#### [Problem to work on]
Write the entries out exactly. Any images they hold stay out of the copy.

Excerpted data: Begin

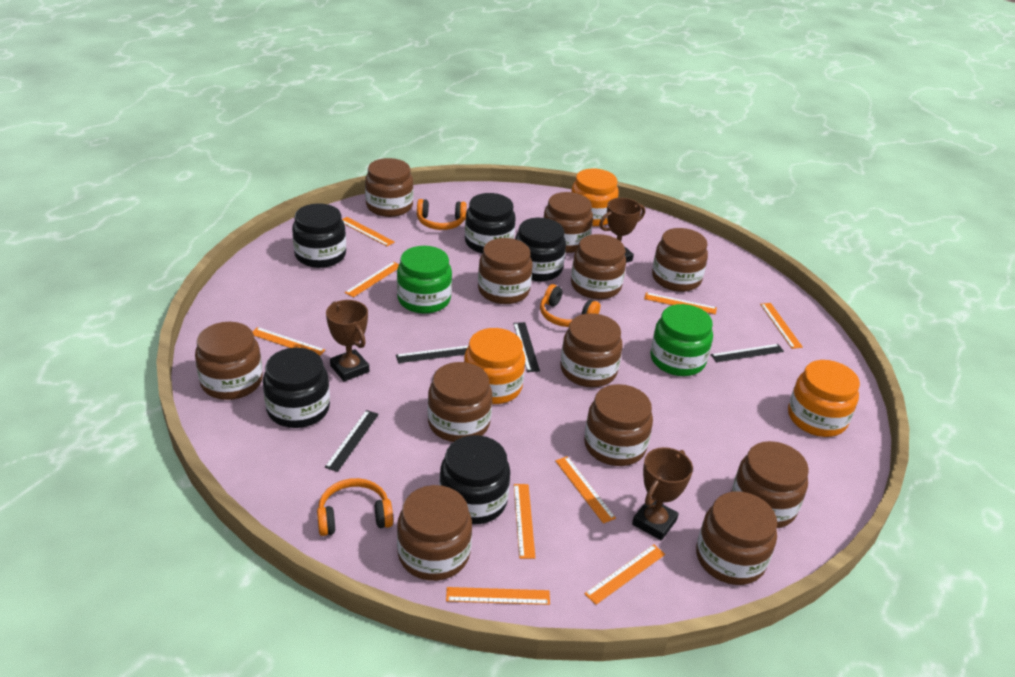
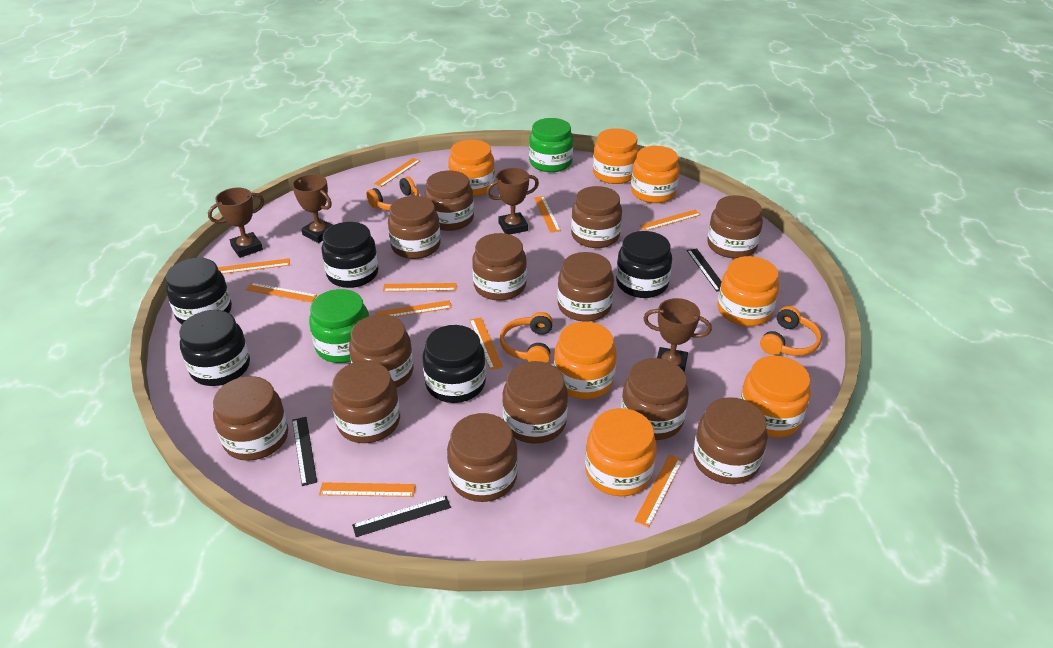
black ruler: 4 -> 3
brown jar: 12 -> 13
brown trophy: 3 -> 4
orange jar: 3 -> 7
orange ruler: 9 -> 10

Excerpted data: End

#### [The answer]
black ruler: 4 -> 3
brown jar: 12 -> 13
brown trophy: 3 -> 4
orange jar: 3 -> 7
orange ruler: 9 -> 10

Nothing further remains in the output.